__What is needed__. Below are the data; count the lines with the string "degrees" in them and give that number only.

---- Recorded data

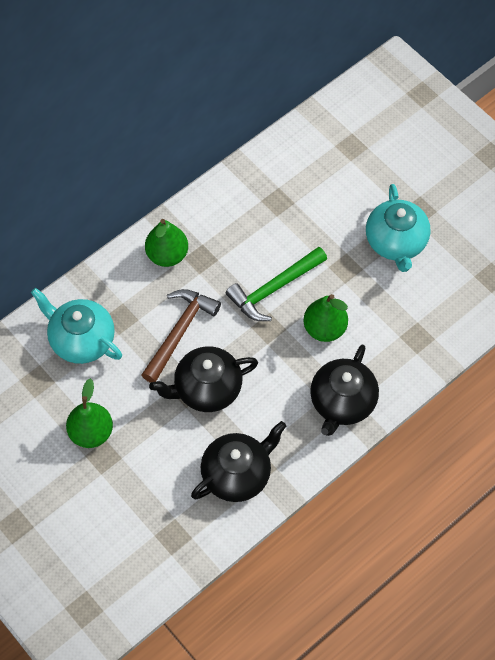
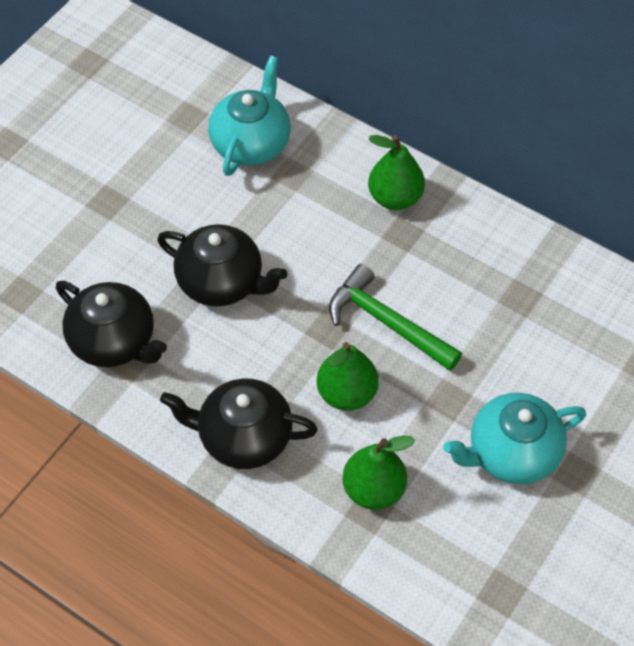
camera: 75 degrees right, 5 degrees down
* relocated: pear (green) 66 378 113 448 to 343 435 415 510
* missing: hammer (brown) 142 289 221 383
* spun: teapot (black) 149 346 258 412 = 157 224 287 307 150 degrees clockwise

--------

__Answer to this problem__. 2